- What you should do
Pick out every line in the records below that contains the string "kern", with case counting, and copy each one in full.

- Information given
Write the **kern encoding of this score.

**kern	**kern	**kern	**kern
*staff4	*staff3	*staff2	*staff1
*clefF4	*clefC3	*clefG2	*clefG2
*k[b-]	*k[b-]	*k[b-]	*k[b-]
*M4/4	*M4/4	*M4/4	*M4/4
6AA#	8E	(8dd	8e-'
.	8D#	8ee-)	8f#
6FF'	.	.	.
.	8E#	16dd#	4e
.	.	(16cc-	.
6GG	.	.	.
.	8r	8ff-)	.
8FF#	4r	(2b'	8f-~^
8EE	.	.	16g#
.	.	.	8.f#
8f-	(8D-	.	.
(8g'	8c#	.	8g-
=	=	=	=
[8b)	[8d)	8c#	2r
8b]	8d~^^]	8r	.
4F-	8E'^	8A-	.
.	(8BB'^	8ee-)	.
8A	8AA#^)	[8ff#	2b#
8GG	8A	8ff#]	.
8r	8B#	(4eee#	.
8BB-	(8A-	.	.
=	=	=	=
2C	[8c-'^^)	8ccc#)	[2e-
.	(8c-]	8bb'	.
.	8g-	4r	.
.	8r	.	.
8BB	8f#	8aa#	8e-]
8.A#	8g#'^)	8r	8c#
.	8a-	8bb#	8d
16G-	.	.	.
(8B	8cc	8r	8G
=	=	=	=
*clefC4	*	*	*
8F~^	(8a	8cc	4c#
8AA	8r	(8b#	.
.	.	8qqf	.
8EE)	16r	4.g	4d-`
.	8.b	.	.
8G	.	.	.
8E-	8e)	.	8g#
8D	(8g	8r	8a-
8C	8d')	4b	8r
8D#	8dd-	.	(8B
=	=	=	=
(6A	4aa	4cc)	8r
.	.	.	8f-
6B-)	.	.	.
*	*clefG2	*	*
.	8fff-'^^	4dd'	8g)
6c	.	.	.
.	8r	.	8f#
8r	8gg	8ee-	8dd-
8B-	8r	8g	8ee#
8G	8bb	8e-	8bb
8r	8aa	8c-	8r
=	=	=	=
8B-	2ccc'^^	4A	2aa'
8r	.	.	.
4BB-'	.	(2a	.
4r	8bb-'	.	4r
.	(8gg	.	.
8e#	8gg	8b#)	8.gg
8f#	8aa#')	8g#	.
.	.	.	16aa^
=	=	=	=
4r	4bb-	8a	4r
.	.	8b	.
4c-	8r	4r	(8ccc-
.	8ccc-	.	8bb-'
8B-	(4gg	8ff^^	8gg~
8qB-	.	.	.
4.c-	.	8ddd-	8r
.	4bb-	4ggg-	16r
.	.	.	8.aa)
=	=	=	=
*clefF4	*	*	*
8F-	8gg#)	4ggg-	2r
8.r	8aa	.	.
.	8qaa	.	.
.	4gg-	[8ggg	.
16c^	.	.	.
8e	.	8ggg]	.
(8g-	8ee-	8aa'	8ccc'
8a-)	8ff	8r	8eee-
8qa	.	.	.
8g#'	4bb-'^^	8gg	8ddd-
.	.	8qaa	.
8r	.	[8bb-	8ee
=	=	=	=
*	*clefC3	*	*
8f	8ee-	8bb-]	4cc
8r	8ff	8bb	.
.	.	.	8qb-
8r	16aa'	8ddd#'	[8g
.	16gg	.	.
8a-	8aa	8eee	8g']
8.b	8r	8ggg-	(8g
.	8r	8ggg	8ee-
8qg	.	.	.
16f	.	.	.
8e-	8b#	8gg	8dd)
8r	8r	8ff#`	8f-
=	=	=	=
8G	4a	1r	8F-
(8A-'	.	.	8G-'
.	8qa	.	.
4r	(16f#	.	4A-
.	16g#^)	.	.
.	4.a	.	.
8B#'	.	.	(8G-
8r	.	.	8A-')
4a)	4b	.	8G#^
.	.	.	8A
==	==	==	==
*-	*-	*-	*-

- Task output
Write the **kern encoding of this score.
**kern	**kern	**kern	**kern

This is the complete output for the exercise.